▸ Source data:
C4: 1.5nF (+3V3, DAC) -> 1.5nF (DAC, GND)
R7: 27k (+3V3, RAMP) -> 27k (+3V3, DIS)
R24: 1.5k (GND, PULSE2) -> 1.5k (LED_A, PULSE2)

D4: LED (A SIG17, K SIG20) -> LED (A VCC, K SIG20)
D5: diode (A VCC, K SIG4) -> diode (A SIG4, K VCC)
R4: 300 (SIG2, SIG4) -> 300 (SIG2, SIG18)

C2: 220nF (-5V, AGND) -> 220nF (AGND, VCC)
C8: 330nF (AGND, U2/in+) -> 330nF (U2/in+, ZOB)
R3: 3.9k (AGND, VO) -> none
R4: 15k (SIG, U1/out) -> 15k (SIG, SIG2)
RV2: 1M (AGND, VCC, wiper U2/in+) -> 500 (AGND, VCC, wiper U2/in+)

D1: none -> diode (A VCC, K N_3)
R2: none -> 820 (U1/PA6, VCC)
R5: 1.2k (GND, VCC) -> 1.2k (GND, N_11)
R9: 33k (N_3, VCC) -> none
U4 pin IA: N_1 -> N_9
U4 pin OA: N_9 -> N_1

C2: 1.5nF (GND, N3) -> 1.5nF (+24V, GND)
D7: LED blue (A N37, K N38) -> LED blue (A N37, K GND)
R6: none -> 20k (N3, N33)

▸ PROBLEM DESCRIPTION:
Could you return the data above exactly as it stands?

▸ RESULT:
C4: 1.5nF (+3V3, DAC) -> 1.5nF (DAC, GND)
R7: 27k (+3V3, RAMP) -> 27k (+3V3, DIS)
R24: 1.5k (GND, PULSE2) -> 1.5k (LED_A, PULSE2)

D4: LED (A SIG17, K SIG20) -> LED (A VCC, K SIG20)
D5: diode (A VCC, K SIG4) -> diode (A SIG4, K VCC)
R4: 300 (SIG2, SIG4) -> 300 (SIG2, SIG18)

C2: 220nF (-5V, AGND) -> 220nF (AGND, VCC)
C8: 330nF (AGND, U2/in+) -> 330nF (U2/in+, ZOB)
R3: 3.9k (AGND, VO) -> none
R4: 15k (SIG, U1/out) -> 15k (SIG, SIG2)
RV2: 1M (AGND, VCC, wiper U2/in+) -> 500 (AGND, VCC, wiper U2/in+)

D1: none -> diode (A VCC, K N_3)
R2: none -> 820 (U1/PA6, VCC)
R5: 1.2k (GND, VCC) -> 1.2k (GND, N_11)
R9: 33k (N_3, VCC) -> none
U4 pin IA: N_1 -> N_9
U4 pin OA: N_9 -> N_1

C2: 1.5nF (GND, N3) -> 1.5nF (+24V, GND)
D7: LED blue (A N37, K N38) -> LED blue (A N37, K GND)
R6: none -> 20k (N3, N33)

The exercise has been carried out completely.